Input data:
○ ○ ○

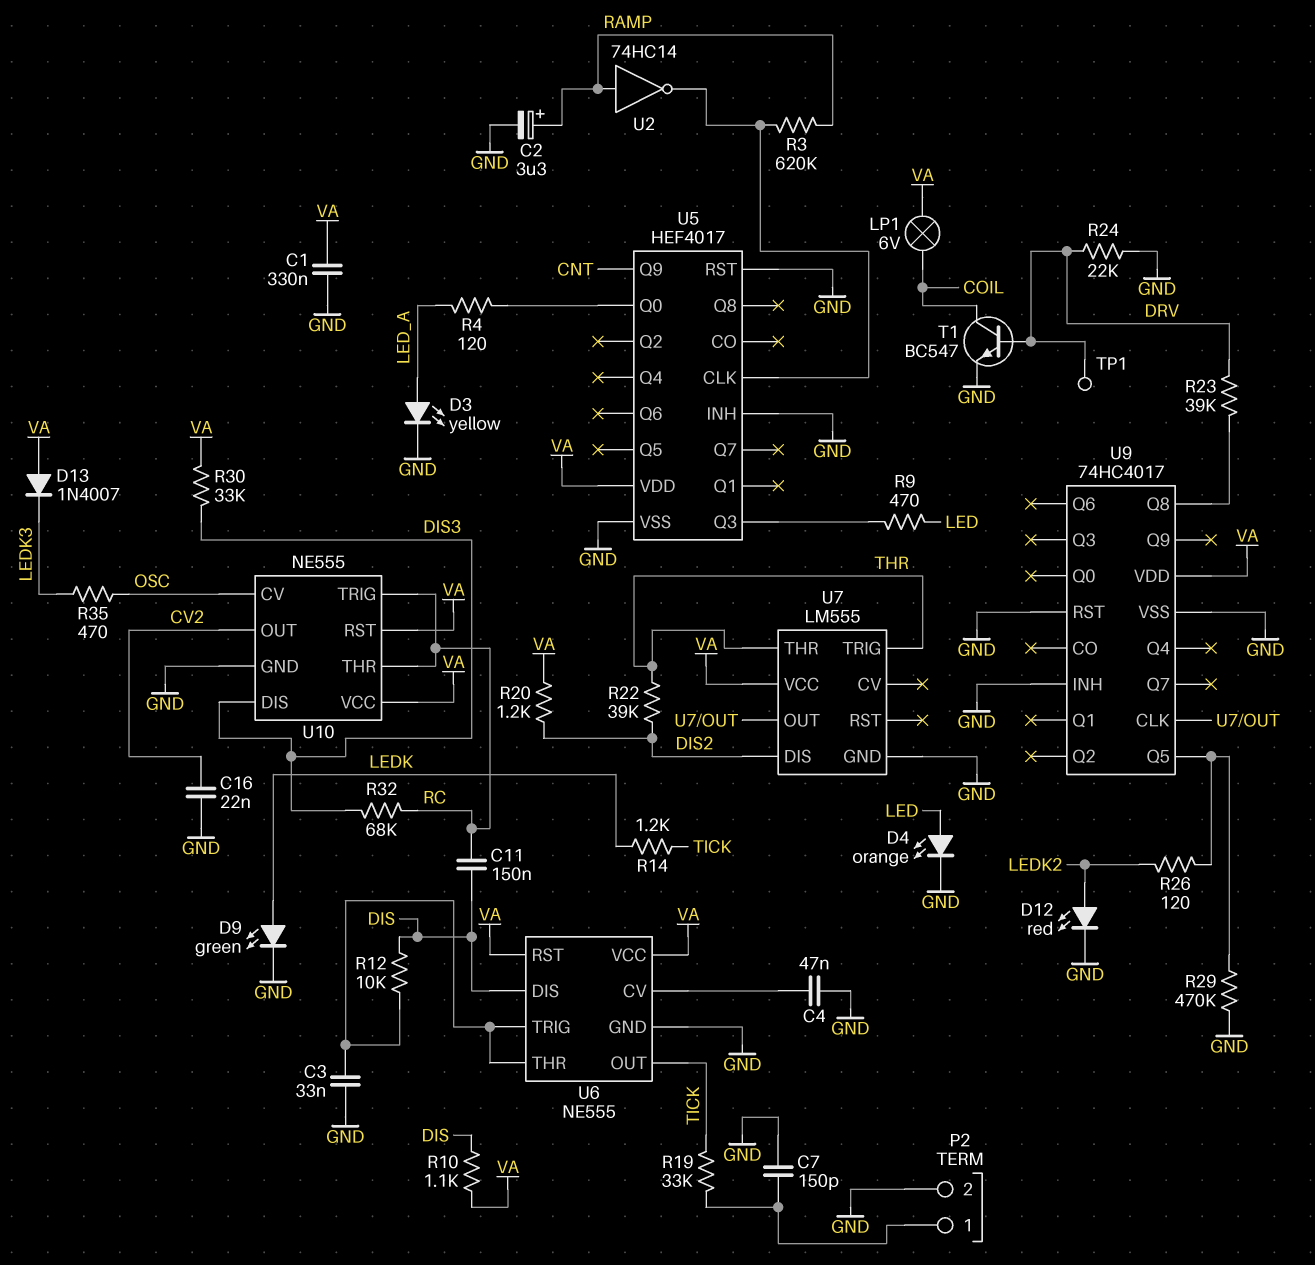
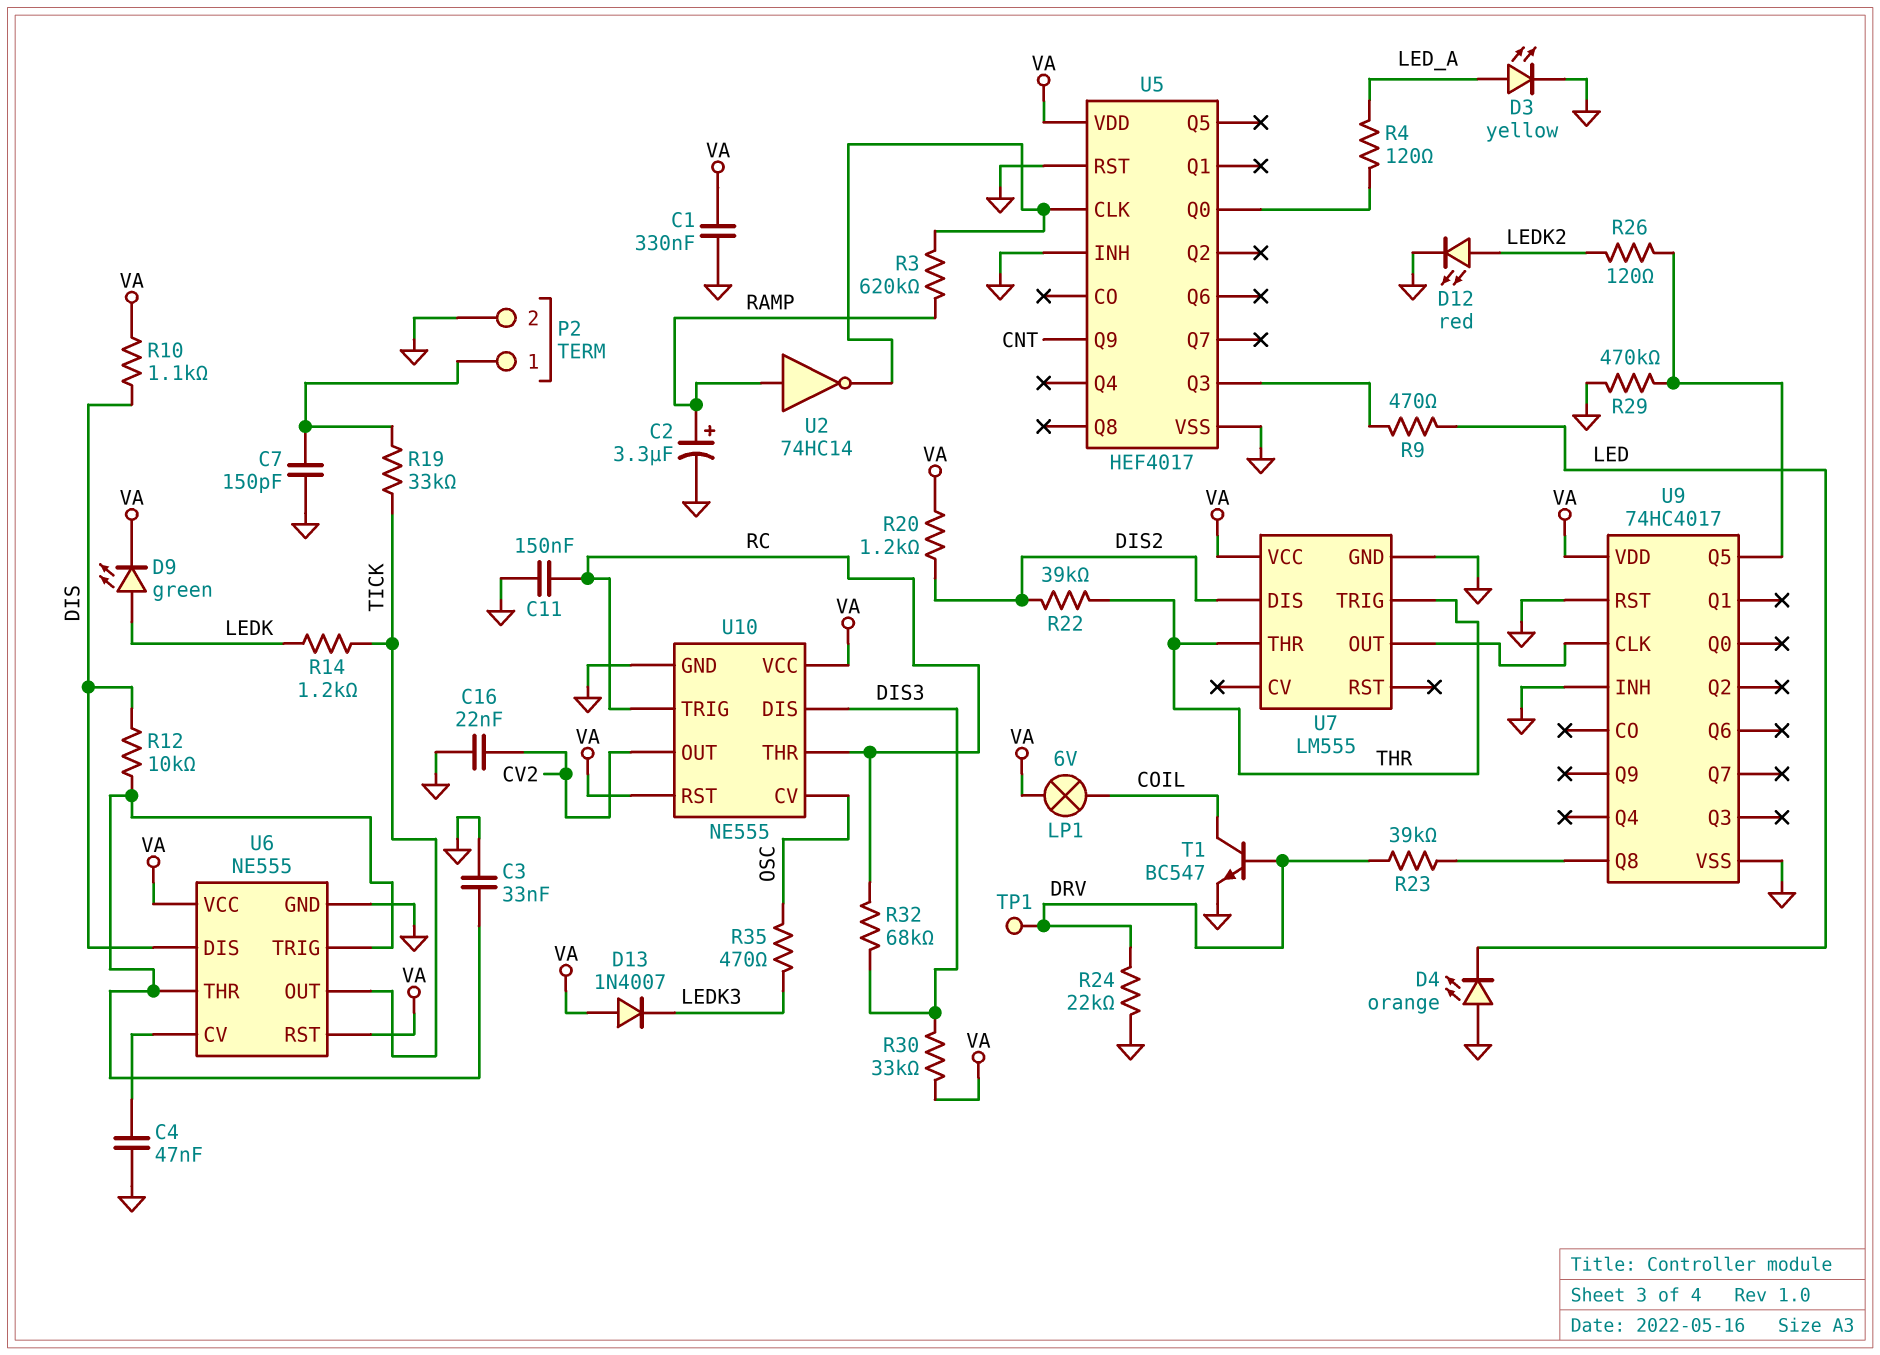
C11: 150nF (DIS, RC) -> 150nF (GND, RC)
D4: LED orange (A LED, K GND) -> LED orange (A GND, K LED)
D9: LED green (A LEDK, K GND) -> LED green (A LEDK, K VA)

○ ○ ○

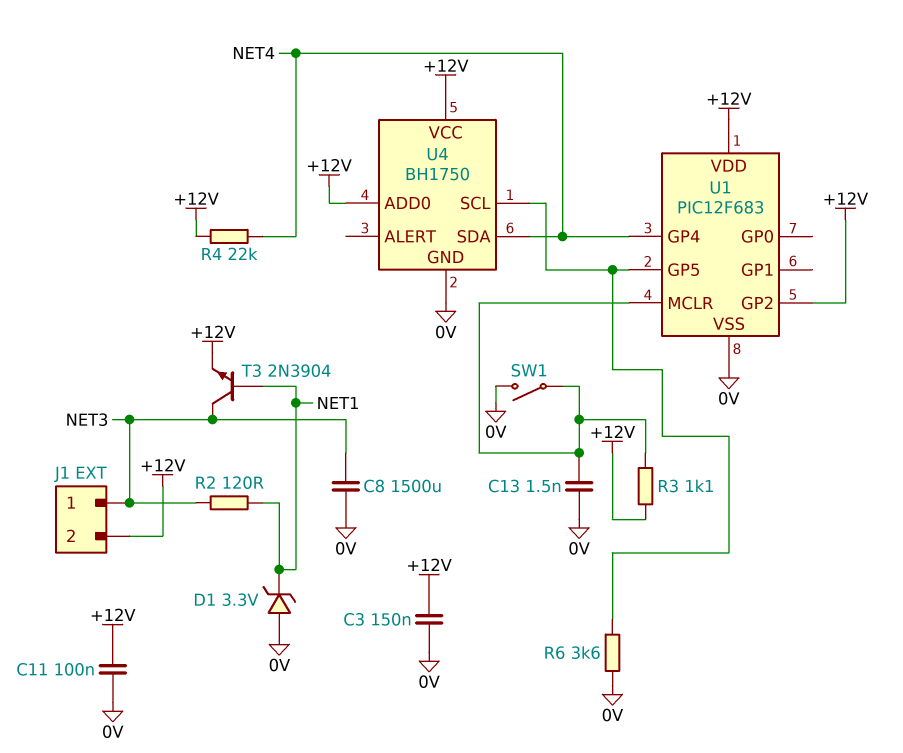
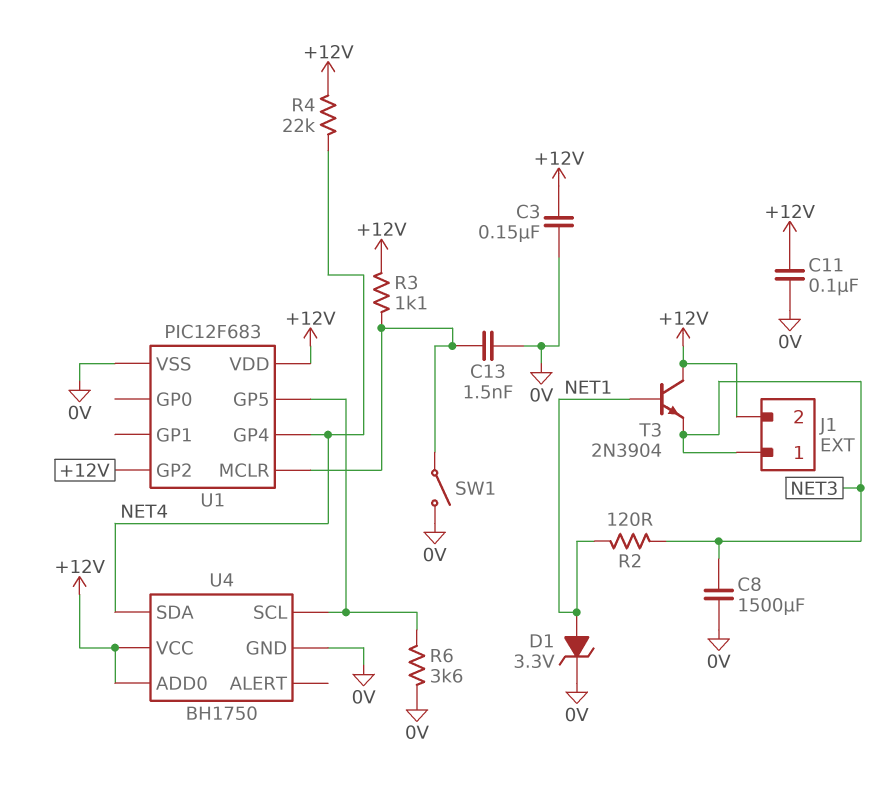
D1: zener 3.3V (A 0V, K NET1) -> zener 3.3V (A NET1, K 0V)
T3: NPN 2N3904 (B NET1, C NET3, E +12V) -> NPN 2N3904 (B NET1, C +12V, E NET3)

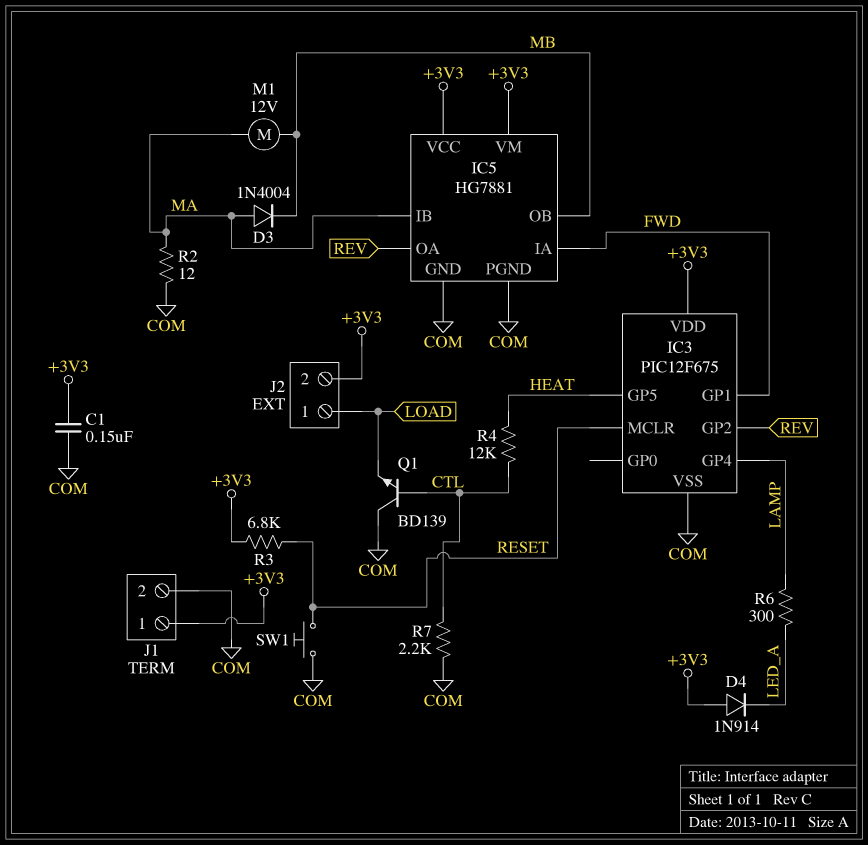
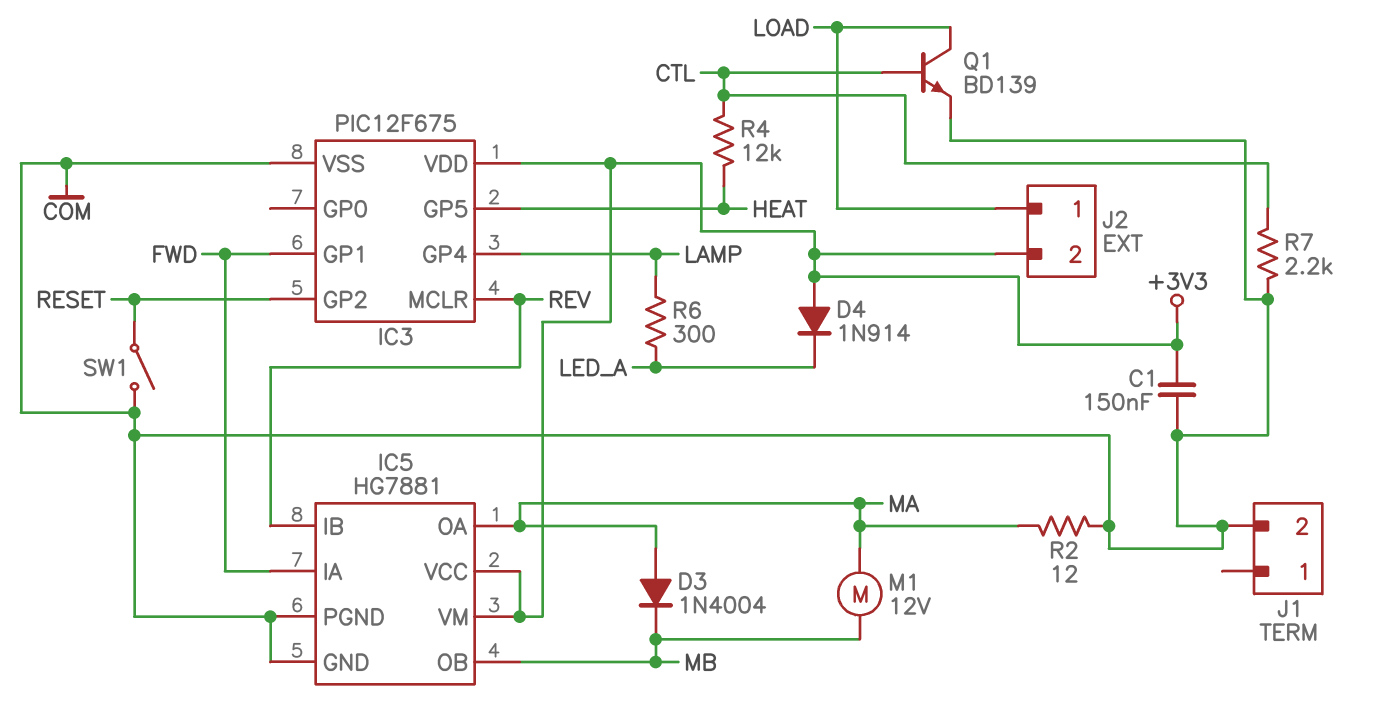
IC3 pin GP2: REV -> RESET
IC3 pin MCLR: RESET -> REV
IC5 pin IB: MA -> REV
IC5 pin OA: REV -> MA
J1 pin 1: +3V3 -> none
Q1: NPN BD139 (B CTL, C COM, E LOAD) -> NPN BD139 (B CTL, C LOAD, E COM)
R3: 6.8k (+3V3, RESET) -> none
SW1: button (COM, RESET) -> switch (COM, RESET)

○ ○ ○

What the task requires:
In the entries above, find the line holding "J1 pin 1: +3V3 -> none" and the line holding "SW1: button (COM, RESET)", then retype exactly those two lines and every line between them, and nothing else.

Written solution:
J1 pin 1: +3V3 -> none
Q1: NPN BD139 (B CTL, C COM, E LOAD) -> NPN BD139 (B CTL, C LOAD, E COM)
R3: 6.8k (+3V3, RESET) -> none
SW1: button (COM, RESET) -> switch (COM, RESET)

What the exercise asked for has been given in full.